__Given problem__.
Copy out every line of the records below that contains the word "alto".

(Stored dataset items)
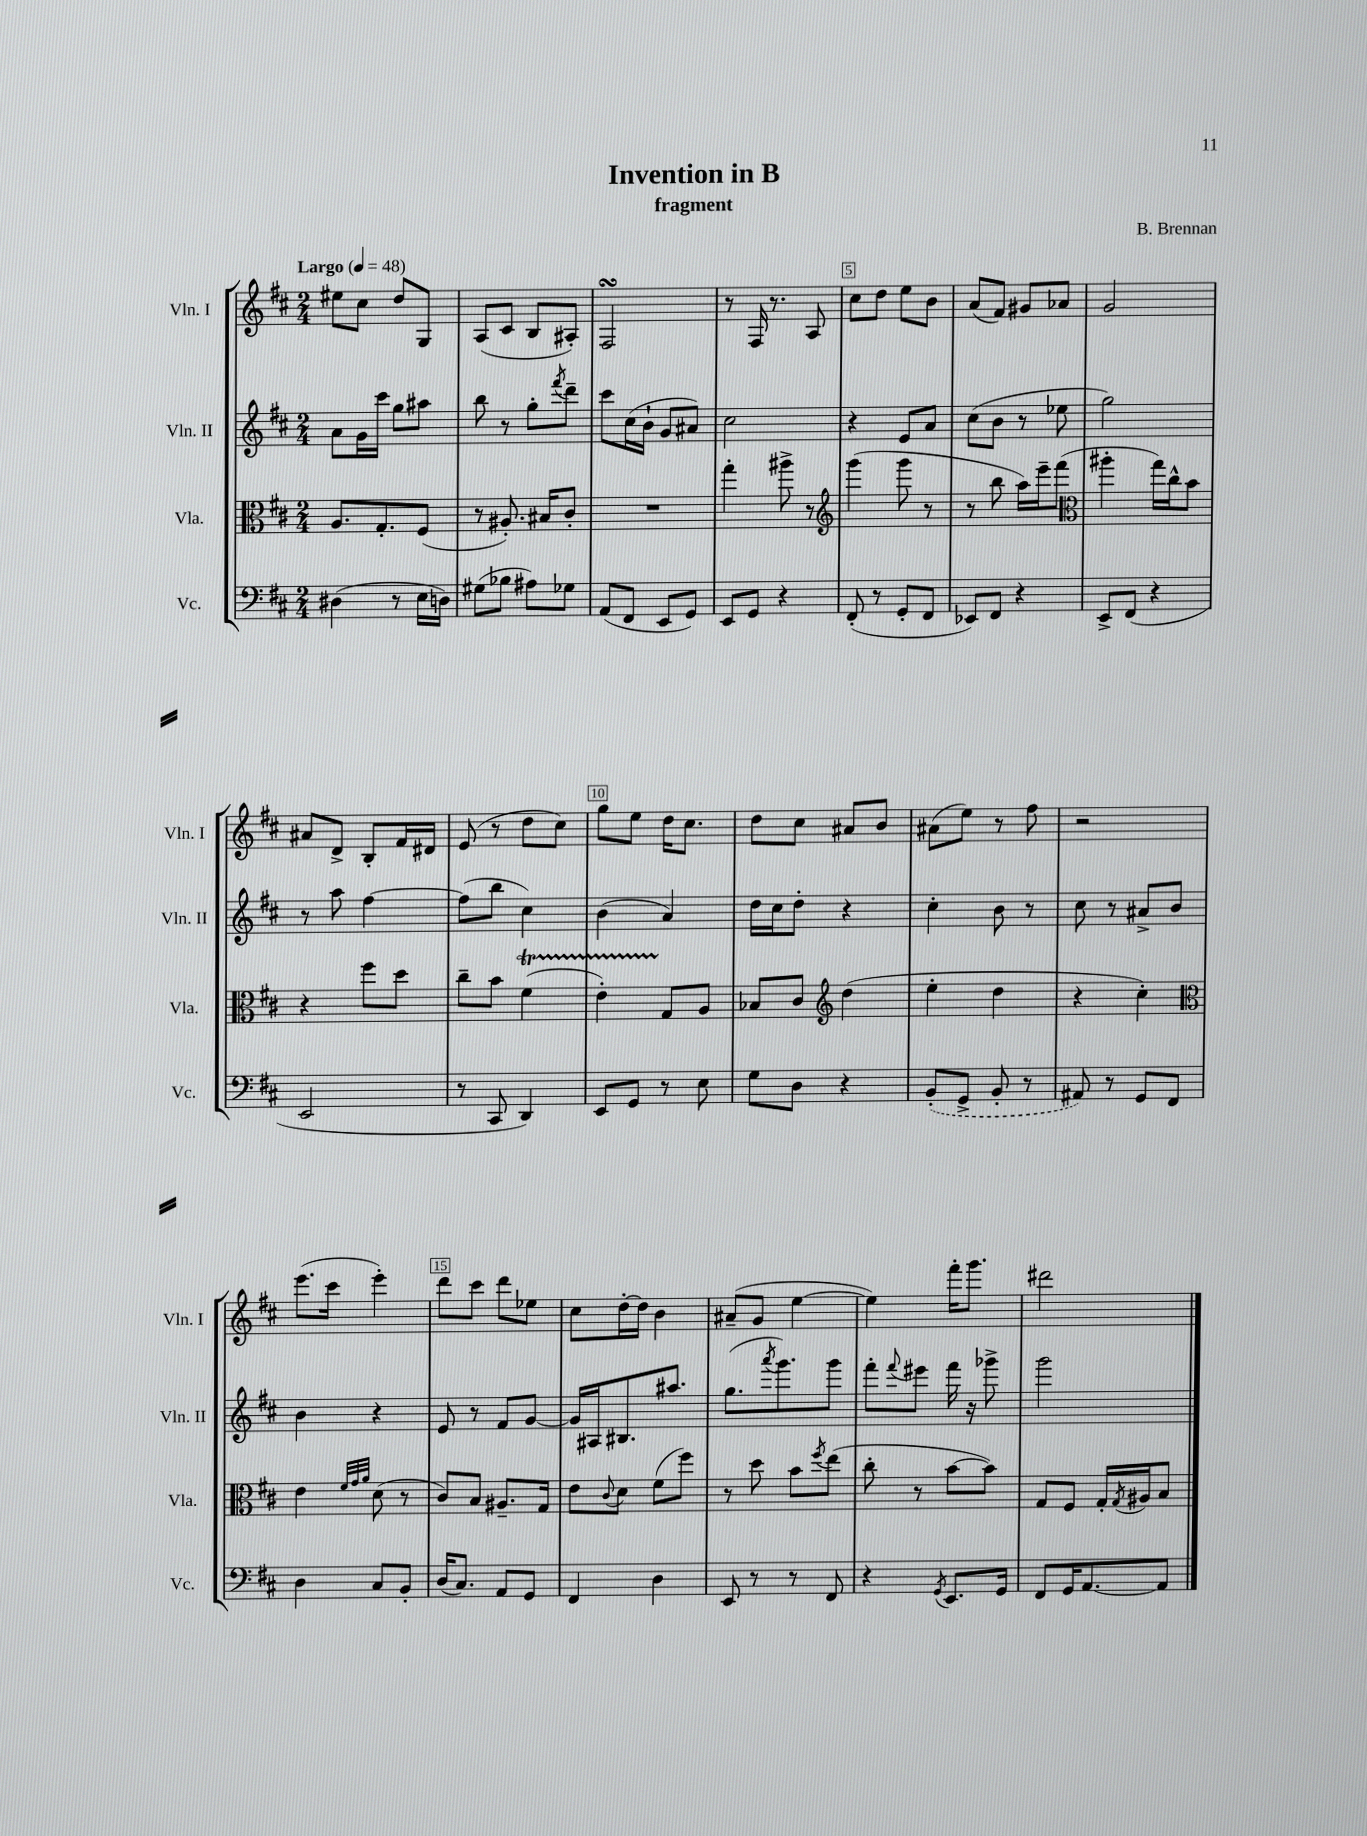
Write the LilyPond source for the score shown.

\header { title = "Invention in B" composer = "B. Brennan" subtitle = "fragment" }
<<
\new StaffGroup <<
\new Staff = "s0" \with { instrumentName = "Vln. I" shortInstrumentName = "Vln. I" } {
    \clef treble \key d \major \numericTimeSignature \time 2/4 \tempo "Largo" 4 = 48
    eis''8 cis''8 d''8 g8 |
    a8( cis'8 b8 ais8-.) |
    fis2\turn |
    r8 fis16 r8. a8 |
    cis''8 d''8 e''8 b'8 |
    a'8( fis'8) gis'8 aes'8 |
    g'2 |
    ais'8 d'8-> b8-. fis'16 dis'16 |
    e'8( r8 d''8 cis''8) |
    g''8 e''8 d''16 cis''8. |
    d''8 cis''8 ais'8 b'8 |
    ais'8( e''8) r8 fis''8 |
    r2 |
    e'''8.( cis'''16 e'''4-.) |
    d'''8 cis'''8 d'''8 ees''8 |
    cis''8 d''16~-. d''16 b'4 |
    ais'8--( g'8 e''4~ |
    e''4) fis'''16-. g'''8. |
    dis'''2 \bar "|." |
}
\new Staff = "s1" \with { instrumentName = "Vln. II" shortInstrumentName = "Vln. II" } {
    \clef treble \key d \major \numericTimeSignature \time 2/4
    a'8 g'16 cis'''16 g''8 ais''8 |
    b''8 r8 g''8-. \acciaccatura { fis'''8 } d'''8-- |
    cis'''8 cis''16( b'16-! g'8 ais'8) |
    cis''2 |
    r4 e'8 a'8 |
    cis''8( b'8 r8 ees''8 |
    g''2) |
    r8 a''8 fis''4~ |
    fis''8( b''8 cis''4) |
    b'4( a'4) |
    d''16 cis''16 d''8-. r4 |
    cis''4-. b'8 r8 |
    cis''8 r8 ais'8-> b'8 |
    b'4 r4 |
    e'8 r8 fis'8 g'8~ |
    g'16 ais16 bis8. ais''8. |
    g''8.( \acciaccatura { a'''8 } g'''8.) g'''8 |
    fis'''8-. \appoggiatura { fis'''8 } eis'''8 fis'''16 r16 ges'''8-> |
    g'''2 \bar "|." |
}
\new Staff = "s2" \with { instrumentName = "Vla." shortInstrumentName = "Vla." } {
    \clef alto \key d \major \numericTimeSignature \time 2/4
    a8. g8.-. fis8( |
    r8 ais8.-.) bis16 cis'8-. |
    R2 |
    g''4-. ais''8-> r8 |
    \clef treble g'''4( g'''8 r8 |
    r8 b''8 a''16) e'''16-- fis'''8( |
    \clef alto ais''4-. g''16) cis''16-^ b'8 |
    r4 fis''8 d''8 |
    cis''8-- b'8 fis'4\startTrillSpan( |
    e'4-.) g8\stopTrillSpan a8 |
    bes8 cis'8 \clef treble d''4( |
    e''4-. d''4 |
    r4 cis''4-.) |
    \clef alto e'4 \grace { fis'32 g'32 a'32 } d'8( r8 |
    cis'8) b8 ais8.-- g16 |
    e'8 \appoggiatura { cis'8 } d'8 fis'8( fis''8) |
    r8 d''8 b'8 \acciaccatura { fis''8 } e''8( |
    cis''8-. r8 b'8~ b'8) |
    g8 fis8 g16-. \acciaccatura { g8 } ais16 b8 \bar "|." |
}
\new Staff = "s3" \with { instrumentName = "Vc." shortInstrumentName = "Vc." } {
    \clef bass \key d \major \numericTimeSignature \time 2/4
    dis4( r8 e16 d16) |
    gis8( bes8 ais8) ges8 |
    a,8( fis,8 e,8 g,8) |
    e,8 g,8 r4 |
    fis,8-.( r8 g,8-. fis,8 |
    ees,8) fis,8 r4 |
    e,8-> fis,8( r4 |
    e,2 |
    r8 cis,8 d,4) |
    e,8 g,8 r8 e8 |
    g8 d8 r4 |
    \once \slurDashed b,8-.( g,8-> b,8-. r8 |
    ais,8) r8 g,8 fis,8 |
    d4 cis8 b,8-. |
    d16( cis8.) a,8 g,8 |
    fis,4 d4 |
    e,8 r8 r8 fis,8 |
    r4 \acciaccatura { g,8 } e,8. g,16 |
    fis,8 g,16 a,8.~ a,8 \bar "|." |
}
>>
>>
\layout { \context { \Score \override BarNumber.break-visibility = ##(#f #t #t) barNumberVisibility = #(every-nth-bar-number-visible 5) \override BarNumber.stencil = #(make-stencil-boxer 0.1 0.3 ly:text-interface::print) } }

__Task solution__.
    \clef alto \key d \major \numericTimeSignature \time 2/4
    \clef alto ais''4-. g''16) cis''16-^ b'8 |
    \clef alto e'4 \grace { fis'32 g'32 a'32 } d'8( r8 |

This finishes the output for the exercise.